[[ Exercise material, beginning ]]

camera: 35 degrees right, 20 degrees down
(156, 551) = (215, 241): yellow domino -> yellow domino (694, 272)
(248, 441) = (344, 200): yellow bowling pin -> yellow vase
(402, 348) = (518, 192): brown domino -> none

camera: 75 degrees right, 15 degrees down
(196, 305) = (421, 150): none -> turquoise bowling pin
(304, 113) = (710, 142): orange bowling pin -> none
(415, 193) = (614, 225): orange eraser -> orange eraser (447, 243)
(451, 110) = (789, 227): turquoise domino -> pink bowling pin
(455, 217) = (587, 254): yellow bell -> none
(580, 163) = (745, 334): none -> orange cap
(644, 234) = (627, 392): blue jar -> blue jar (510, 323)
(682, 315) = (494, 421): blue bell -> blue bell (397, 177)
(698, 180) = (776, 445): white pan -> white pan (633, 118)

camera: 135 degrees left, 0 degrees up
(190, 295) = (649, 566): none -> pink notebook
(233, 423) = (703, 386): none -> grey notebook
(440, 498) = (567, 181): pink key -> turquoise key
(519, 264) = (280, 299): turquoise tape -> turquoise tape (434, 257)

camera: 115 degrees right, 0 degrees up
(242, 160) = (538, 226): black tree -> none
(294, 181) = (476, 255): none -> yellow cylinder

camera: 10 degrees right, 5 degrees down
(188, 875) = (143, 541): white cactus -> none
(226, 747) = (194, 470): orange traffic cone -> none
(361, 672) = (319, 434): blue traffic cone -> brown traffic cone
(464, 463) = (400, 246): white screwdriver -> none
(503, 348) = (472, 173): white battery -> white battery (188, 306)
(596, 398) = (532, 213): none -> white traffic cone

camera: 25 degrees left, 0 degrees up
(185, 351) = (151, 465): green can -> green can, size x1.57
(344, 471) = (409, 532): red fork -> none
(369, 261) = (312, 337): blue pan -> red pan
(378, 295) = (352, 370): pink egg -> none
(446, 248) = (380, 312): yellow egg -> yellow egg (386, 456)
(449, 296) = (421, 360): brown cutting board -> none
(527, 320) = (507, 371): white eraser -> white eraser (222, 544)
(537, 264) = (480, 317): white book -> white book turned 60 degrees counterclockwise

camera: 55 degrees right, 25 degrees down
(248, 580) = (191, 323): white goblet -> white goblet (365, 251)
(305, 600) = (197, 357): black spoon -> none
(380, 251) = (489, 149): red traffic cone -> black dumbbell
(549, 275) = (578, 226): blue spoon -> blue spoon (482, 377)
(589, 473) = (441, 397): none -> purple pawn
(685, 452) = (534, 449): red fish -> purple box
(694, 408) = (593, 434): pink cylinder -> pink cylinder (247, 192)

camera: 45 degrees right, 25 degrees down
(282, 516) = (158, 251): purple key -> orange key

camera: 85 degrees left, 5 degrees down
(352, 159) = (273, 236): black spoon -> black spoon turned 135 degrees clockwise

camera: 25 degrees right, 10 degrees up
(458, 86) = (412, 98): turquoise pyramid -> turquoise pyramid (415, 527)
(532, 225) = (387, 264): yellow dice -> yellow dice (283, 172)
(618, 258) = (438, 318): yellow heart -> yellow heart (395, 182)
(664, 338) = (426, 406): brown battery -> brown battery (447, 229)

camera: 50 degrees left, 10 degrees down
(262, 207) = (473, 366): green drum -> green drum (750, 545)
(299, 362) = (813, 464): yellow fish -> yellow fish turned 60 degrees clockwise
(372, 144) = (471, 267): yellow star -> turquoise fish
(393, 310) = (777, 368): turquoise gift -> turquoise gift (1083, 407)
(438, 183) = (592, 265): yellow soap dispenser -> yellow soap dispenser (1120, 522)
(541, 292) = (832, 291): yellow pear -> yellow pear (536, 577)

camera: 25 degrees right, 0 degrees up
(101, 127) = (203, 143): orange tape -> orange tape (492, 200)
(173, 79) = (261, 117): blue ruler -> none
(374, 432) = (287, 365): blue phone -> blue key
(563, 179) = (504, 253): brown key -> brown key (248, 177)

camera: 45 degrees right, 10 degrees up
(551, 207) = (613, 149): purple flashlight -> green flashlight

[[ Exercise material, end ]]

→ **Work item**: Copy exactly the opening line of the material, the line bearing "(580, 163) = (745, 334): none -> orange cap", and every line between them. Include nothing else.

→ **Expected output**:
camera: 35 degrees right, 20 degrees down
(156, 551) = (215, 241): yellow domino -> yellow domino (694, 272)
(248, 441) = (344, 200): yellow bowling pin -> yellow vase
(402, 348) = (518, 192): brown domino -> none

camera: 75 degrees right, 15 degrees down
(196, 305) = (421, 150): none -> turquoise bowling pin
(304, 113) = (710, 142): orange bowling pin -> none
(415, 193) = (614, 225): orange eraser -> orange eraser (447, 243)
(451, 110) = (789, 227): turquoise domino -> pink bowling pin
(455, 217) = (587, 254): yellow bell -> none
(580, 163) = (745, 334): none -> orange cap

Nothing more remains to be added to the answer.